[DATA FOR REVIEW — start]

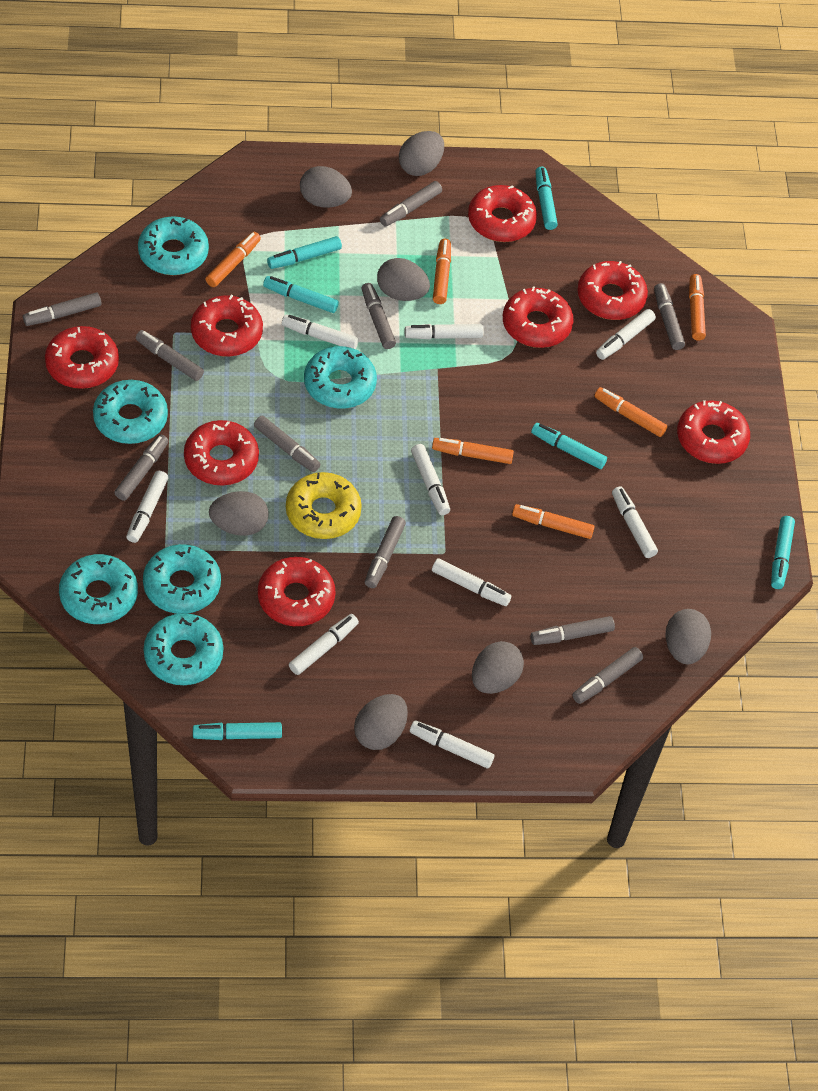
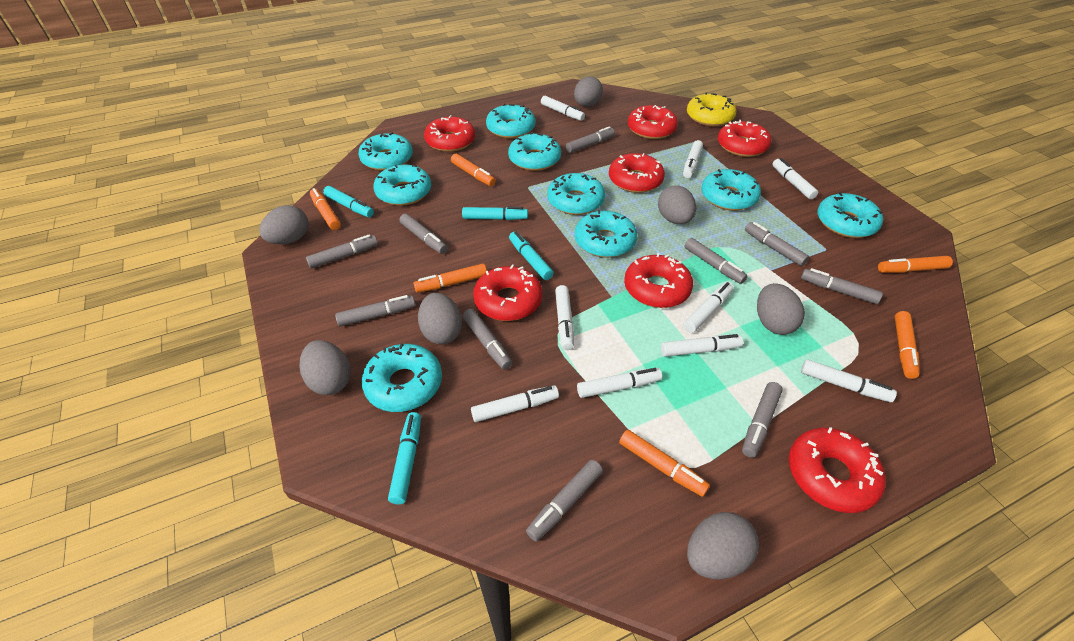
red donut: [45,326,119,389] [184,420,259,486] [191,295,263,357] [258,557,335,626] [468,185,537,242] [503,286,573,348] [577,261,648,320] [677,400,750,464] = 8 -> [424,115,475,152] [473,265,542,321] [609,153,665,193] [624,253,693,308] [628,105,678,139] [718,120,771,157] [789,427,886,513] = 7
turquoise donut: [59,554,138,624] [93,380,168,444] [138,216,209,275] [143,544,221,614] [143,613,223,685] [304,346,377,409] = 6 -> [358,132,413,171] [362,343,442,412] [374,165,431,206] [486,104,535,138] [508,132,561,171] [547,173,605,215] [575,210,637,258] [701,169,761,211] [817,192,883,238] = 9
turquoise marker: [193,722,282,740] [263,276,339,313] [267,236,342,269] [531,423,607,469] [535,167,558,230] [771,516,795,589] = 6 -> [323,186,374,217] [388,412,421,504] [462,207,528,220] [509,232,554,280] = 4

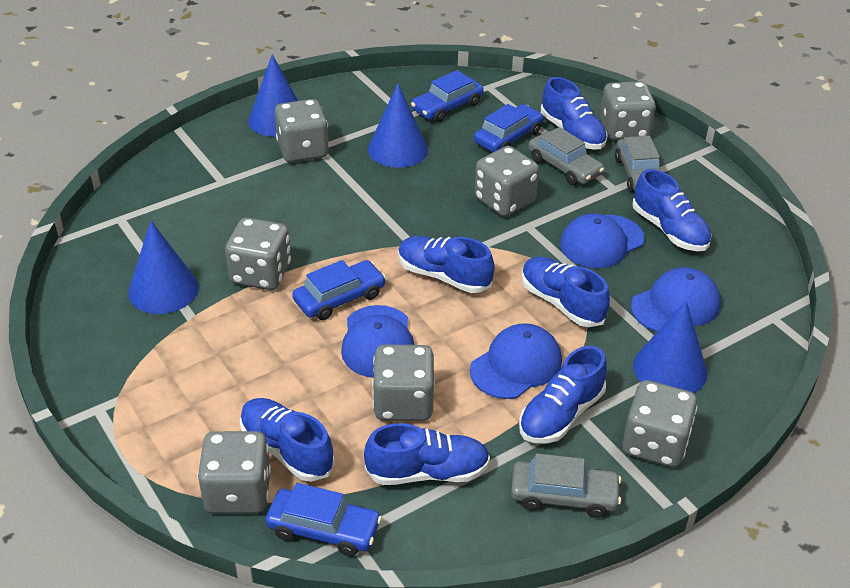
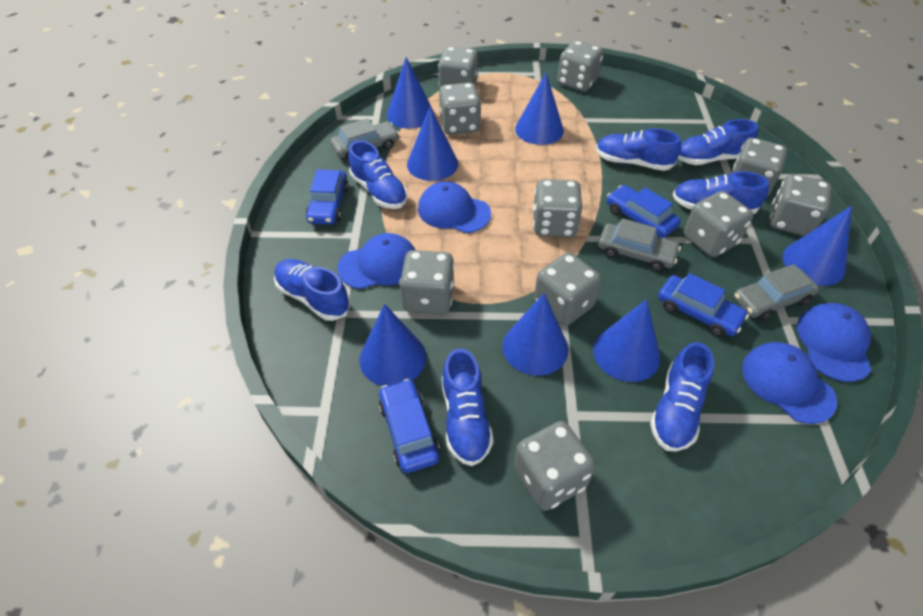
blue cone: [128,221,199,314] [248,54,298,137] [368,84,428,168] [633,300,707,393] = 4 -> [359,304,426,386] [387,57,434,129] [407,107,458,181] [502,293,568,376] [515,73,564,145] [593,299,660,382] [783,206,852,286] = 7
grey dice: [197,431,271,514] [225,218,291,290] [275,99,329,163] [372,345,435,421] [474,146,539,217] [600,81,656,141] [622,380,698,467] = 7 -> [400,250,455,315] [438,47,478,90] [439,83,481,135] [514,421,596,511] [533,179,582,237] [534,253,602,326] [557,41,603,92] [683,191,753,257] [732,137,787,196] [769,174,832,236] = 10

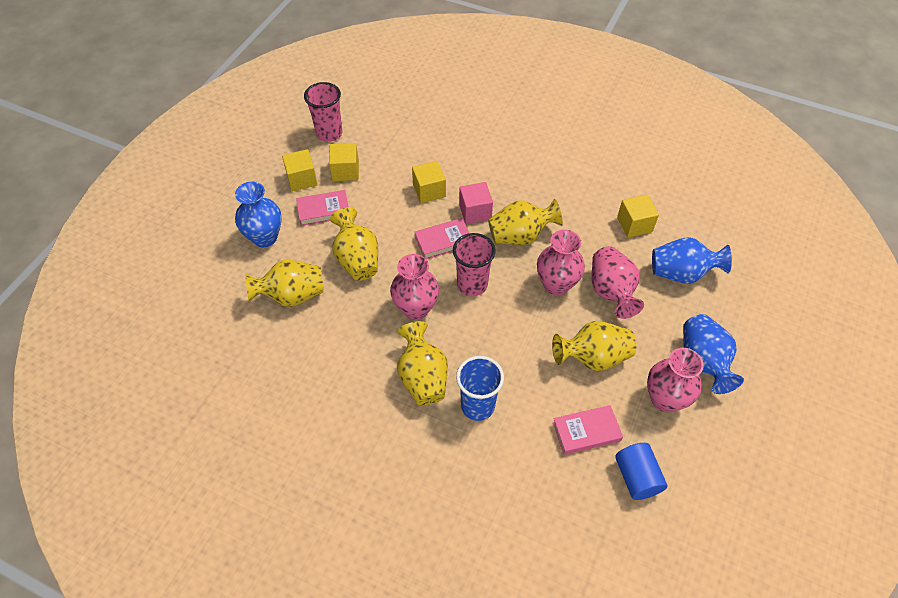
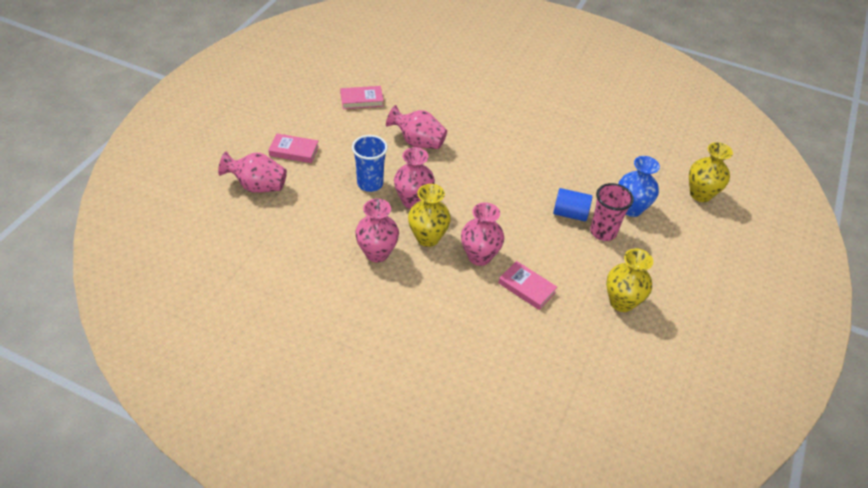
blue vase: [235,182,282,247] [652,237,732,284] [683,314,744,394] = 3 -> [618,156,660,217] = 1
pink cube: [459,182,493,224] = 1 -> none = 0
pink cup: [304,82,342,142] [453,233,496,296] = 2 -> [590,183,634,241] = 1
pink vase: [390,254,439,320] [537,230,585,295] [592,246,644,319] [647,348,704,412] = 4 -> [218,152,287,193] [355,199,399,262] [386,105,447,149] [394,147,435,209] [461,202,504,266] = 5
yellow cube: [282,149,318,191] [329,143,359,181] [412,161,446,203] [617,195,659,238] = 4 -> none = 0
yellow vase: [245,260,323,307] [330,207,378,281] [397,321,448,405] [488,199,563,245] [552,321,636,371] = 5 -> [408,184,451,247] [606,248,653,312] [689,142,733,202] = 3

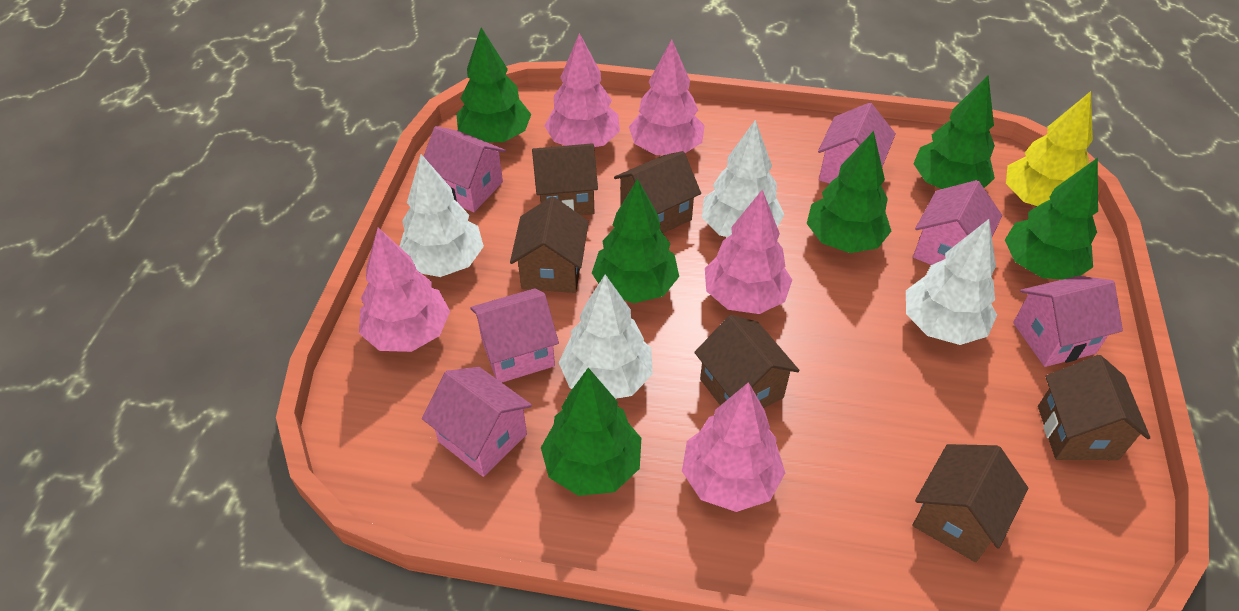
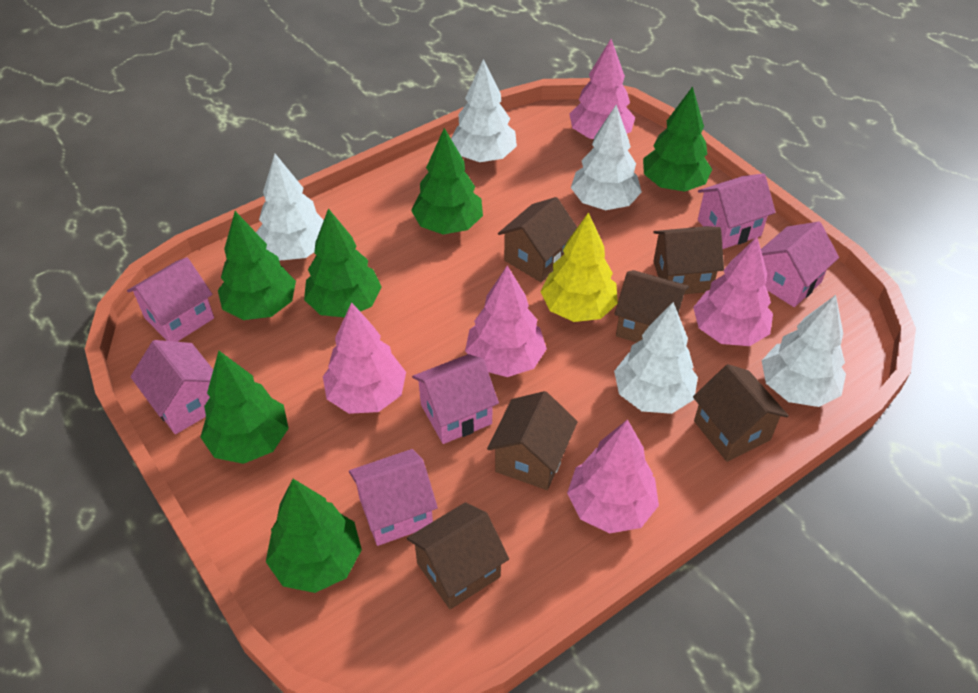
white tree: [399,154,484,277] [559,274,653,399] [702,119,784,237] [906,219,997,345] = 4 -> [256,154,324,261] [451,59,517,162] [571,105,642,210] [614,302,698,414] [762,295,846,407] = 5

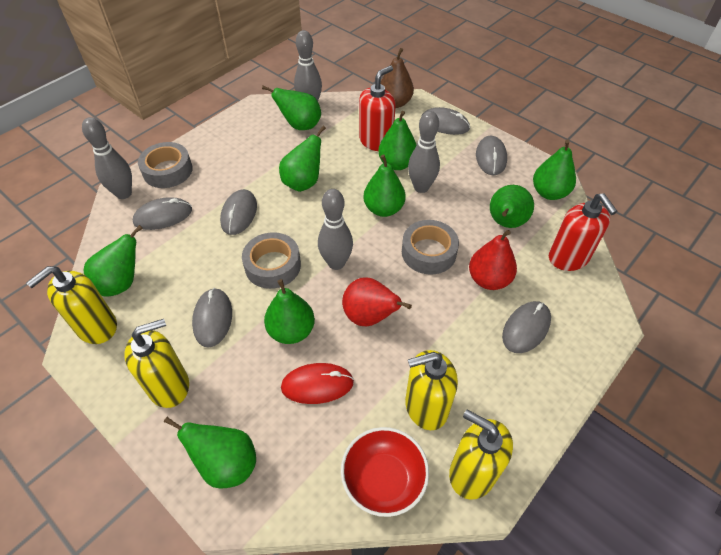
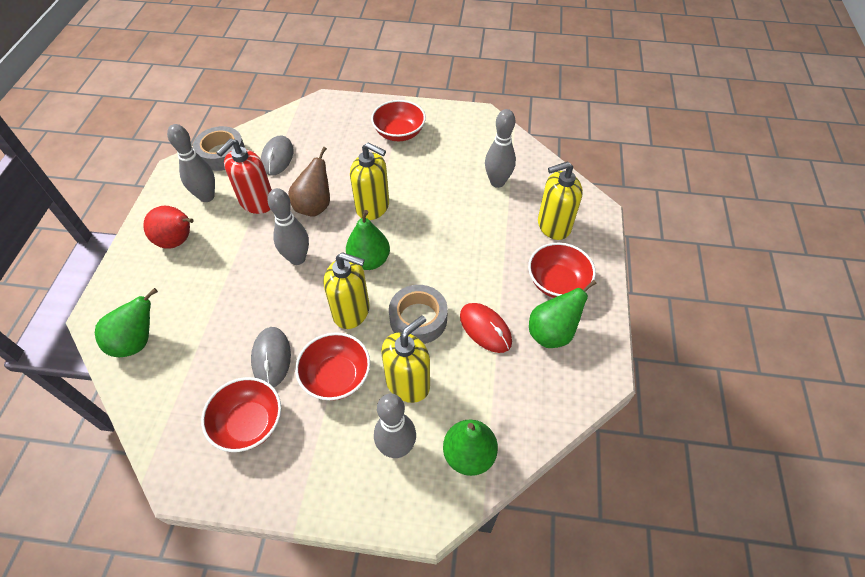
green pear: [84,225,143,297] [164,417,256,489] [262,86,321,130] [264,279,315,344] [279,126,326,192] [363,154,406,217] [378,111,416,170] [490,185,534,228] [533,139,576,200] = 9 -> [95,288,158,357] [346,210,390,270] [443,420,498,476] [529,280,597,348] = 4
grey mouse: [133,197,192,230] [192,288,232,348] [220,189,257,235] [421,107,470,135] [476,136,507,175] [502,301,551,353] = 6 -> [251,327,291,387] [261,135,293,176] = 2
grey tape: [138,142,193,188] [242,232,301,289] [402,220,459,275] = 3 -> [193,126,245,171] [389,285,448,344] = 2
red bowl: [341,427,429,517] = 1 -> [201,377,281,452] [295,332,370,401] [371,100,426,141] [528,243,596,298] = 4
red pear: [342,277,412,326] [469,230,517,290] = 2 -> [143,206,194,249] = 1
red soap dispenser: [359,66,396,151] [549,193,617,271] = 2 -> [216,139,272,214] = 1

[DATA FOR REVIEW — finish]

● WHAT YOU NEED TO DO
A single number is expected: how many lines in the entries contain "pear".

● SOLUTION TO THE PROBLEM
2